*** Begin section ***

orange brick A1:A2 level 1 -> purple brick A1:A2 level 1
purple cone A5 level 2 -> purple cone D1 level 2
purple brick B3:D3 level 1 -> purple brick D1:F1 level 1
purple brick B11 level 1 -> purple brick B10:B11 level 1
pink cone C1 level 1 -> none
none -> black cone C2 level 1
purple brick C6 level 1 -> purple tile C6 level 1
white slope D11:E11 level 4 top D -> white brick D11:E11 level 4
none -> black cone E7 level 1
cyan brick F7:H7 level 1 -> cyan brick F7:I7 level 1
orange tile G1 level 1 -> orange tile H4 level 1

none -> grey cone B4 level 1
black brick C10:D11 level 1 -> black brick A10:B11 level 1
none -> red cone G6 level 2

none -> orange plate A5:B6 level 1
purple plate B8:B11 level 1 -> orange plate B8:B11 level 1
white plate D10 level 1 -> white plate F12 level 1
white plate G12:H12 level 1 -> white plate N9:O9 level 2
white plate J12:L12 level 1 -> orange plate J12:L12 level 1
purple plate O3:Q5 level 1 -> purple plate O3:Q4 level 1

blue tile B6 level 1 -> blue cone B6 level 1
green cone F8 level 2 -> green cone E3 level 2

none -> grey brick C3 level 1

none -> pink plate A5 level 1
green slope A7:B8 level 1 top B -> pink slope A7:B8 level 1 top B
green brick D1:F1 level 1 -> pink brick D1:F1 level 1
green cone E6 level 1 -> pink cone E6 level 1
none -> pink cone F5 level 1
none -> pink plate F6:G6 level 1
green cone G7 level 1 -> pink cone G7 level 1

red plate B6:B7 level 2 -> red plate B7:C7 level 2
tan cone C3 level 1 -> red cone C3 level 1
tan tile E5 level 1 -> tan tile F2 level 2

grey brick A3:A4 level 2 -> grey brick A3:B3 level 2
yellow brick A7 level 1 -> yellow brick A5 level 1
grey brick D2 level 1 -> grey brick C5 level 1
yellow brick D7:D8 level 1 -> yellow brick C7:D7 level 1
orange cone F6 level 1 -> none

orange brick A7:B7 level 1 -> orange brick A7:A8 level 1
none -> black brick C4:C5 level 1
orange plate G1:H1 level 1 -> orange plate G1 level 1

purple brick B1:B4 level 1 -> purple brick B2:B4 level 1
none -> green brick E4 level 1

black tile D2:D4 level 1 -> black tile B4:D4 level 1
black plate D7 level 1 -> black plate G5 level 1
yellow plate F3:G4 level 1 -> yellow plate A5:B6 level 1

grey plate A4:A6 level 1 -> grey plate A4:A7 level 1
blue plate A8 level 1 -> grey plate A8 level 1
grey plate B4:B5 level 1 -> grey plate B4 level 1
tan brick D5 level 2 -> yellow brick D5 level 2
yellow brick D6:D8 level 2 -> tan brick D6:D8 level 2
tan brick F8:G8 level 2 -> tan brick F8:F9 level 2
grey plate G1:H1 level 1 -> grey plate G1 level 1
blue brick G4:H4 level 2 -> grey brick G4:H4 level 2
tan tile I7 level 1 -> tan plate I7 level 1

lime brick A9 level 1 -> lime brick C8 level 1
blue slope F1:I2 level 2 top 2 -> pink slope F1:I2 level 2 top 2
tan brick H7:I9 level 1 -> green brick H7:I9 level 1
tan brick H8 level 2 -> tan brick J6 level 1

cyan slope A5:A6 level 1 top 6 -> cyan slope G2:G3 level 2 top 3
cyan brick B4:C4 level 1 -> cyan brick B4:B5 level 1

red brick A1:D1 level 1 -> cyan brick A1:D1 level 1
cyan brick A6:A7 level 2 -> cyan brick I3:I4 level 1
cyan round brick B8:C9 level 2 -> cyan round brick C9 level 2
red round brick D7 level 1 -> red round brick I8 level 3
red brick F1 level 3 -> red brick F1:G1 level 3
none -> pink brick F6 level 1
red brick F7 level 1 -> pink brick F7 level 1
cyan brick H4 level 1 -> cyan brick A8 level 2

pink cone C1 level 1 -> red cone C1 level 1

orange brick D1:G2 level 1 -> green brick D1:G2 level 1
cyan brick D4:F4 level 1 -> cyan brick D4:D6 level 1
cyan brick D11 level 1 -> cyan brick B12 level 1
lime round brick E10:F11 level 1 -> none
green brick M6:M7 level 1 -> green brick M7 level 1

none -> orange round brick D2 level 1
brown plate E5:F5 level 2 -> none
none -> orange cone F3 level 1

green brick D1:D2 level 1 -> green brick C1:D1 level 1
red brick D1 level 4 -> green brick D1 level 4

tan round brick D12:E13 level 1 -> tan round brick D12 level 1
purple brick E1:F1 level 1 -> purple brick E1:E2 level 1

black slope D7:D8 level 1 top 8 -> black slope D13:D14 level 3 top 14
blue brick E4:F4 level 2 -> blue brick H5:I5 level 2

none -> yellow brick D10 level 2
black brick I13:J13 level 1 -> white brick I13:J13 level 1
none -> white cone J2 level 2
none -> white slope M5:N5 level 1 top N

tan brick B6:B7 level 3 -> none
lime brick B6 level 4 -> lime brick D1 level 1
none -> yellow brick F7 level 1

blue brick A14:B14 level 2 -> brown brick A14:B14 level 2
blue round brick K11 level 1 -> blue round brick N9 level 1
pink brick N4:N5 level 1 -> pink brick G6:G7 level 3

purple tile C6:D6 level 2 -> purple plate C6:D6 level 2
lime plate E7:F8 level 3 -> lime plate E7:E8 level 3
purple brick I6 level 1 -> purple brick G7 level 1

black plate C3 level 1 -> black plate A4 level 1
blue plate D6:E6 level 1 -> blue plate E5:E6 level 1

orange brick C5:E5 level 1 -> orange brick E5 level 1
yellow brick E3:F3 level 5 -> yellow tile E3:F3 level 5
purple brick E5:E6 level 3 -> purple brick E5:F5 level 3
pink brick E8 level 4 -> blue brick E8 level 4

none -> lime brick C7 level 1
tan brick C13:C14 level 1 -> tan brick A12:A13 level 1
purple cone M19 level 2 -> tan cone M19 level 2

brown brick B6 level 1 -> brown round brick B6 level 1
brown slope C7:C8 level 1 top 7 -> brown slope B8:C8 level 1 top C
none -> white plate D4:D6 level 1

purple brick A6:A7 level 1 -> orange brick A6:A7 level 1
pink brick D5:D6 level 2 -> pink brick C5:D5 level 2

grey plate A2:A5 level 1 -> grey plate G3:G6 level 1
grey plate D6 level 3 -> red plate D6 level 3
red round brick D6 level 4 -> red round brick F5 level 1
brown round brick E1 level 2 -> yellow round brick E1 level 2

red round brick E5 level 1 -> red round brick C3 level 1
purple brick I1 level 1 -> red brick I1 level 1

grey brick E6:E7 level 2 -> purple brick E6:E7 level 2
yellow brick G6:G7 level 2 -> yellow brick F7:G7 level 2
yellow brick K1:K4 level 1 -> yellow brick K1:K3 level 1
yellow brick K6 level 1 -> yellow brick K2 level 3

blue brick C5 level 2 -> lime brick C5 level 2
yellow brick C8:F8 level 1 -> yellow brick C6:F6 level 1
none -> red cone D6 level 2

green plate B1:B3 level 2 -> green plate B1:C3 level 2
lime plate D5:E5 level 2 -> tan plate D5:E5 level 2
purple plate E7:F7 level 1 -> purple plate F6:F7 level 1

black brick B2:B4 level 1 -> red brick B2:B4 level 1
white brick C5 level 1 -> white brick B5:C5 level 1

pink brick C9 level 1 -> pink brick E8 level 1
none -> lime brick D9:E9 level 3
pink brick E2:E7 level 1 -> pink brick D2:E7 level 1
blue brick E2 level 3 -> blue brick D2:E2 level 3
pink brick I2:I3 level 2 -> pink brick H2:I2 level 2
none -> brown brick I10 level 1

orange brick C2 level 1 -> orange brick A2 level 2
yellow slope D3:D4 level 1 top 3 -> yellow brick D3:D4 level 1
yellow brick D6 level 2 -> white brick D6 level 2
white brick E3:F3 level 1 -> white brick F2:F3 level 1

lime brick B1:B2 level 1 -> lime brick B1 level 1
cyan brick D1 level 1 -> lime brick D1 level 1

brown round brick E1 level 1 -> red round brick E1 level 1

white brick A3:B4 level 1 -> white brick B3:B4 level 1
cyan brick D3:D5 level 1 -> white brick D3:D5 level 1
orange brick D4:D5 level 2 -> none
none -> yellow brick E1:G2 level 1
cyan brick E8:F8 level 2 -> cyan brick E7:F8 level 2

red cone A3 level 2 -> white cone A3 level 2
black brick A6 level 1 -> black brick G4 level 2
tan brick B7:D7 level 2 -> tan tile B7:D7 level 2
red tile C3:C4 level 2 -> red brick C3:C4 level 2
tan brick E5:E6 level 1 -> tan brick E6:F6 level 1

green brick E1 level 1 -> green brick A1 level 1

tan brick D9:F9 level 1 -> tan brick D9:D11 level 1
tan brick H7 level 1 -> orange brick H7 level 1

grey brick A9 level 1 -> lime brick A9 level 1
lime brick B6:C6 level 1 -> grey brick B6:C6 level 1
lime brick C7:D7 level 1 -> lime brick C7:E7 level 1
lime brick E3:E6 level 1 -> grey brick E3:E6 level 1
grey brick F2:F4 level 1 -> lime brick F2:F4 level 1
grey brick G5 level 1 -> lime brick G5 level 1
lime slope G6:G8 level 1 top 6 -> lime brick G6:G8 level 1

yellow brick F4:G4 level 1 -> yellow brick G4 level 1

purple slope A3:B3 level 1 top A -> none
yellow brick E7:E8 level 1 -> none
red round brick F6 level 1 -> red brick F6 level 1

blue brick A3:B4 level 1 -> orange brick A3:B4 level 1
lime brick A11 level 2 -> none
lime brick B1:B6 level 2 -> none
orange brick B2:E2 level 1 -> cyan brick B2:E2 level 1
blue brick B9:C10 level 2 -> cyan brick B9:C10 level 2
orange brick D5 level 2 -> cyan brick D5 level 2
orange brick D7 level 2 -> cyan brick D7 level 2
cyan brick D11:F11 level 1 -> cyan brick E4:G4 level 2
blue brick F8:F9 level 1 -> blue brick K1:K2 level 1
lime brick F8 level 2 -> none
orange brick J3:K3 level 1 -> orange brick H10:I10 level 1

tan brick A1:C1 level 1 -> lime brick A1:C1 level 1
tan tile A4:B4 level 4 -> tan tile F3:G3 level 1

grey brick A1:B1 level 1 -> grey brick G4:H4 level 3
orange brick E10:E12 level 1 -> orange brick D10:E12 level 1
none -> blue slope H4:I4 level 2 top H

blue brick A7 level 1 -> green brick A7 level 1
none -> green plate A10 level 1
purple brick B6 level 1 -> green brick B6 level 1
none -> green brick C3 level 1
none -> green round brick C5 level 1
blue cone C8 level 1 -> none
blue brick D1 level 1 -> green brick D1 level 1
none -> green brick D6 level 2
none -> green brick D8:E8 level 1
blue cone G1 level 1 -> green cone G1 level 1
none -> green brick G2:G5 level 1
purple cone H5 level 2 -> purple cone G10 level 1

*** End section ***

:: Exercise goal ::
From the data above, gather every line that includes the word "slope".

:: Result of the task ::
white slope D11:E11 level 4 top D -> white brick D11:E11 level 4
green slope A7:B8 level 1 top B -> pink slope A7:B8 level 1 top B
blue slope F1:I2 level 2 top 2 -> pink slope F1:I2 level 2 top 2
cyan slope A5:A6 level 1 top 6 -> cyan slope G2:G3 level 2 top 3
black slope D7:D8 level 1 top 8 -> black slope D13:D14 level 3 top 14
none -> white slope M5:N5 level 1 top N
brown slope C7:C8 level 1 top 7 -> brown slope B8:C8 level 1 top C
yellow slope D3:D4 level 1 top 3 -> yellow brick D3:D4 level 1
lime slope G6:G8 level 1 top 6 -> lime brick G6:G8 level 1
purple slope A3:B3 level 1 top A -> none
none -> blue slope H4:I4 level 2 top H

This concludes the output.